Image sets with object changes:
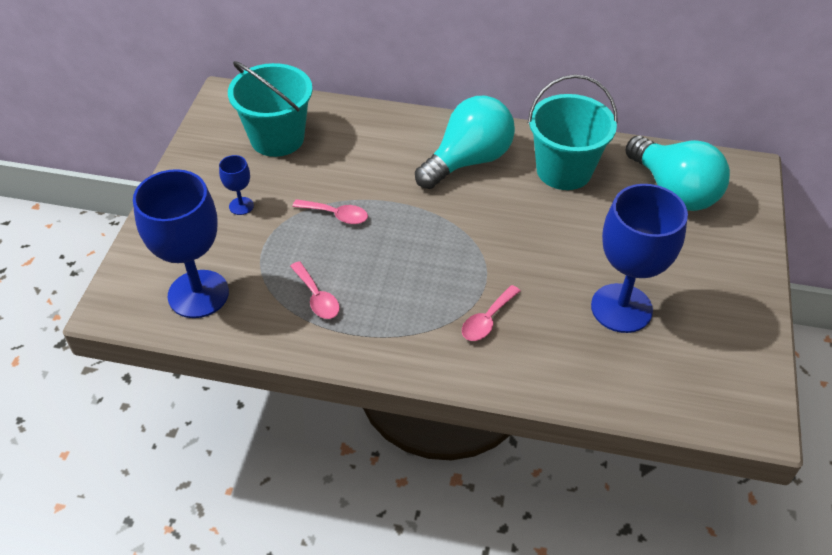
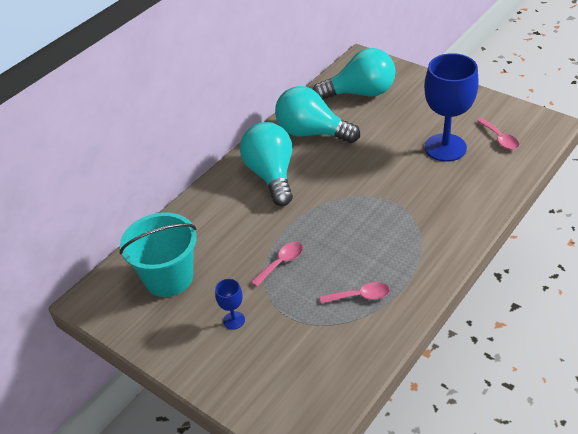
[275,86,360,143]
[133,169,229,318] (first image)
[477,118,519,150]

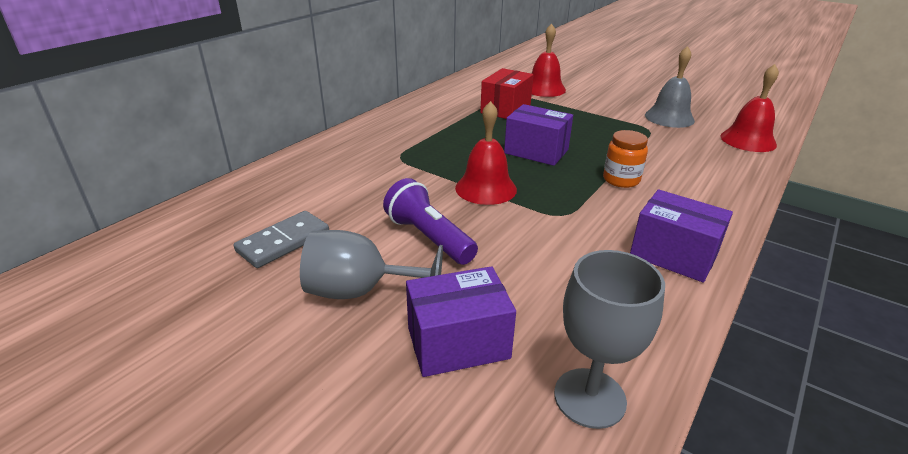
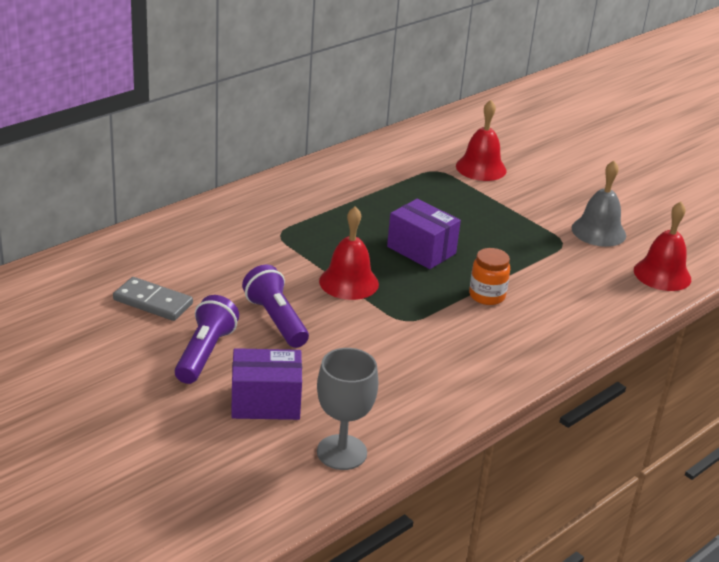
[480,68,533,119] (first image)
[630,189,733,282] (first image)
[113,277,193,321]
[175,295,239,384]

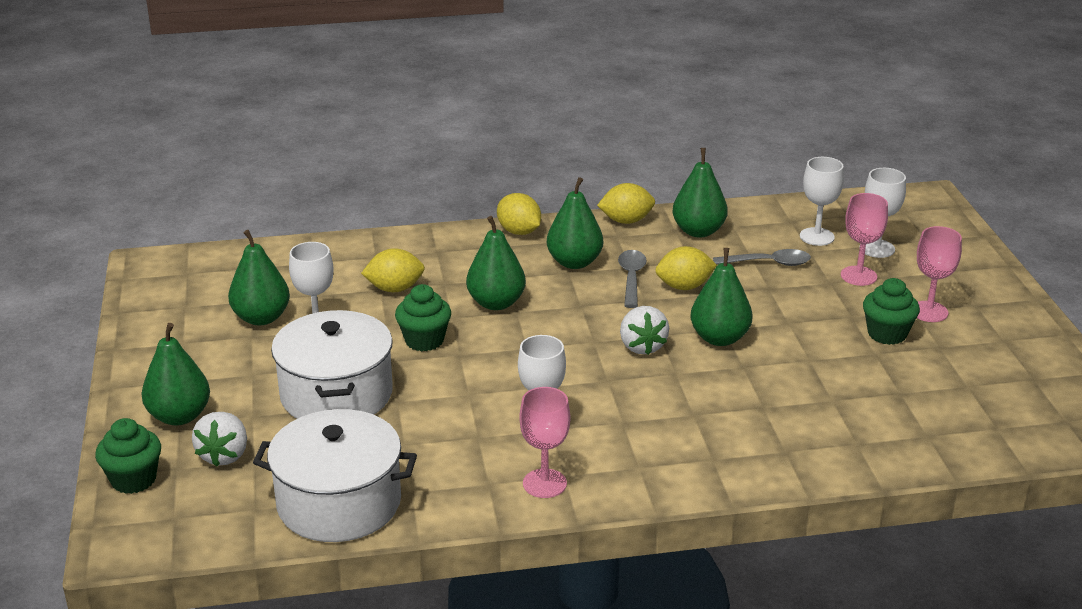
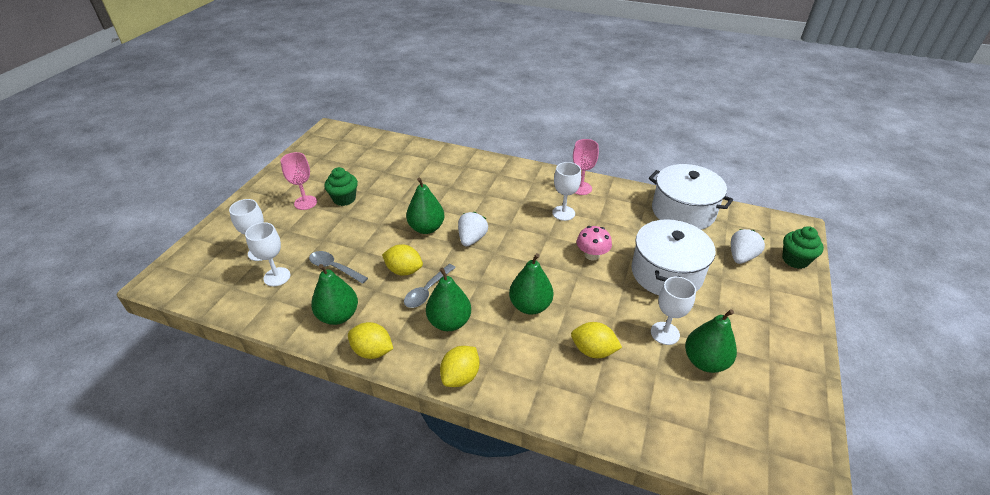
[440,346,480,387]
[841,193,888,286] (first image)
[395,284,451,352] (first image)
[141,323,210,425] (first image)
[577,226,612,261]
==
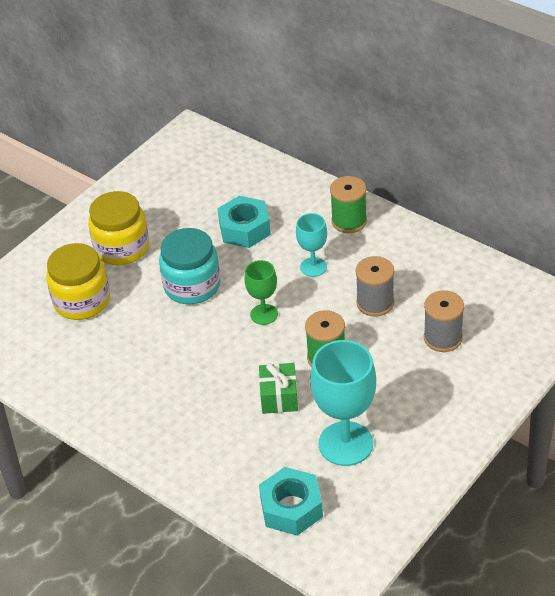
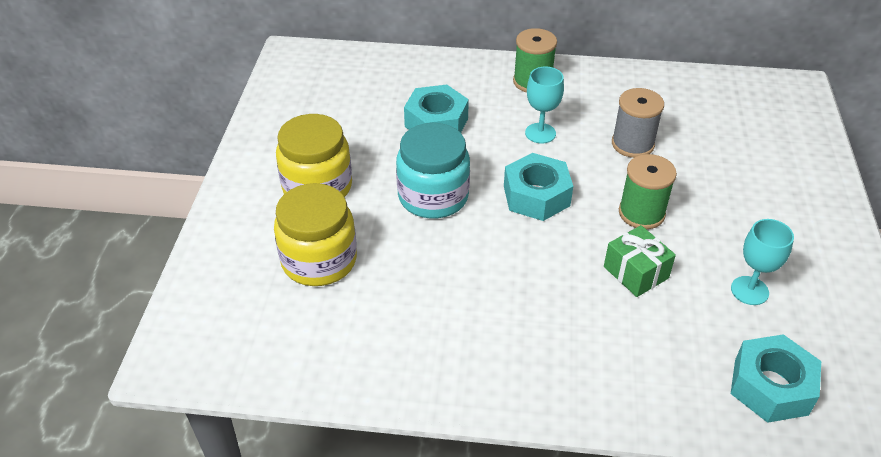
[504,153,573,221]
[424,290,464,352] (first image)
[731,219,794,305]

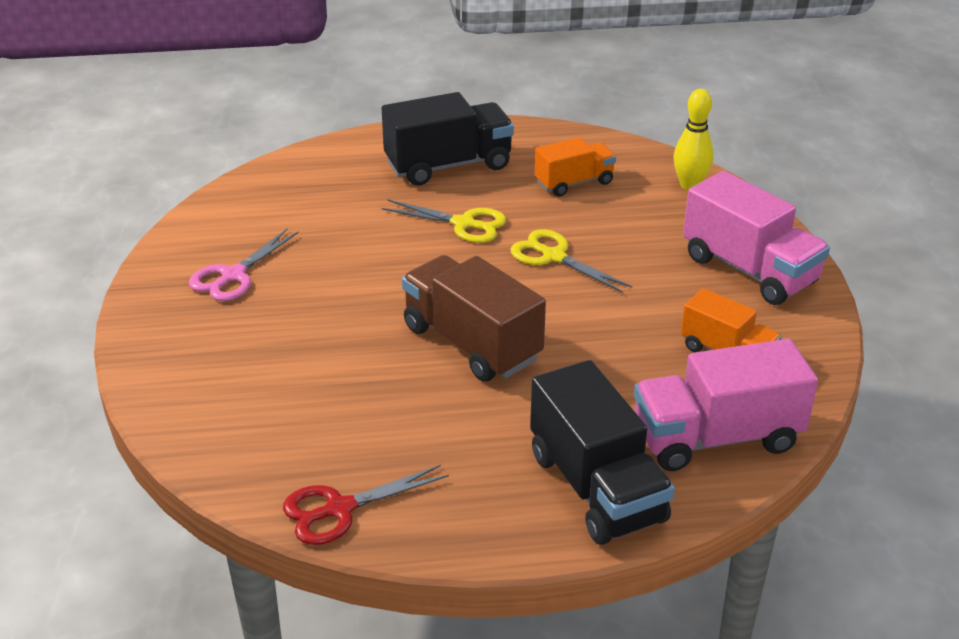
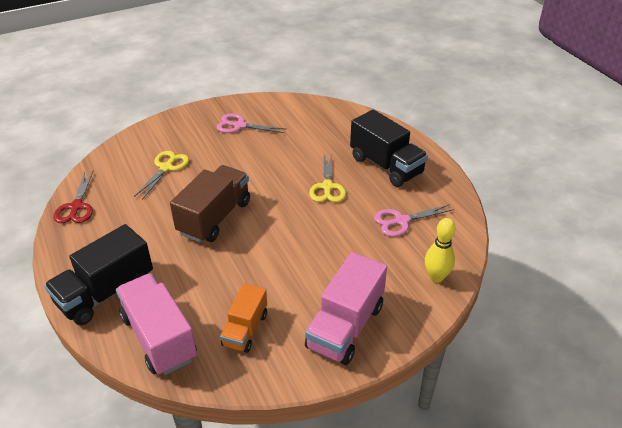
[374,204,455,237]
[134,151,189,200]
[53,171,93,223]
---
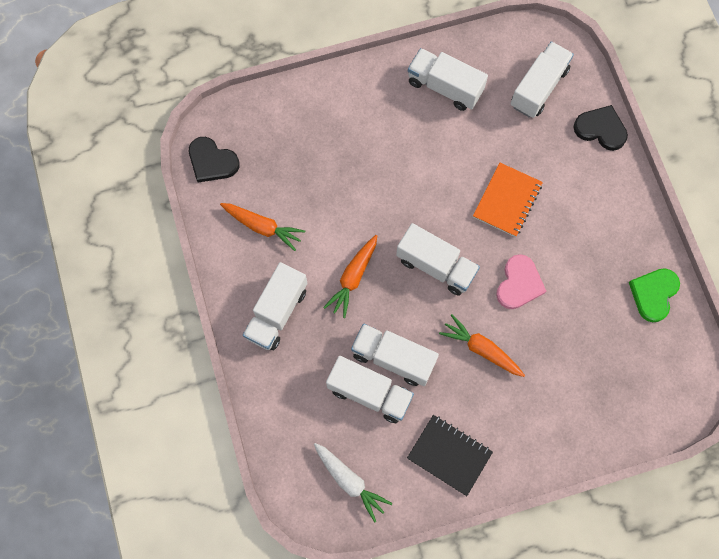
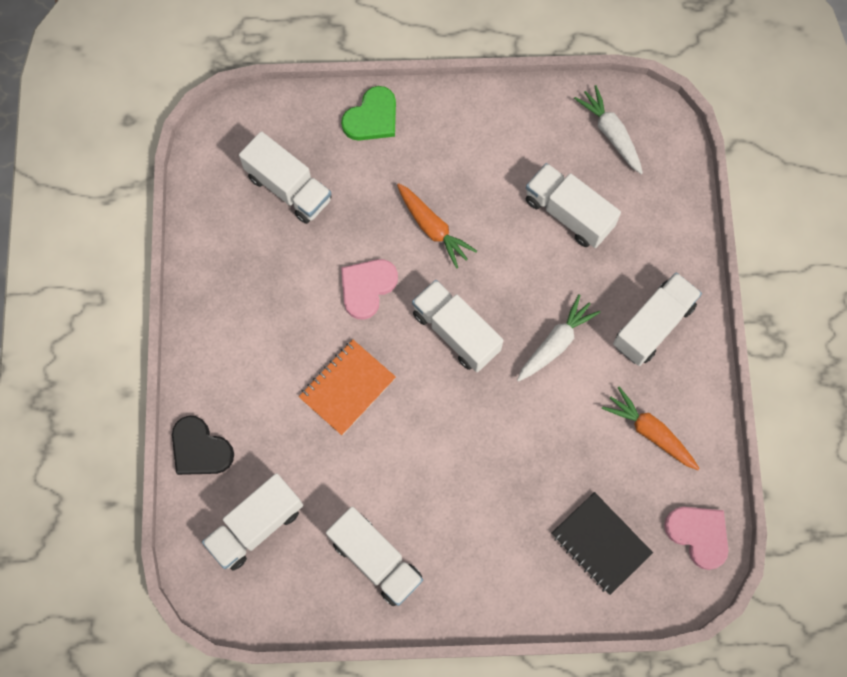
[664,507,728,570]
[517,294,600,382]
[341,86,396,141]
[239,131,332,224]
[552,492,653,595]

▶ [ABOUT THIS TASK] Above are the records; copy from them only the lines starting at the one containing "[275,86,360,143]" and ending at the one containing "[395,284,451,352] (first image)", exactly and without pictures.

▶ [EXERCISE SOLUTION]
[275,86,360,143]
[133,169,229,318] (first image)
[477,118,519,150]

[480,68,533,119] (first image)
[630,189,733,282] (first image)
[113,277,193,321]
[175,295,239,384]

[440,346,480,387]
[841,193,888,286] (first image)
[395,284,451,352] (first image)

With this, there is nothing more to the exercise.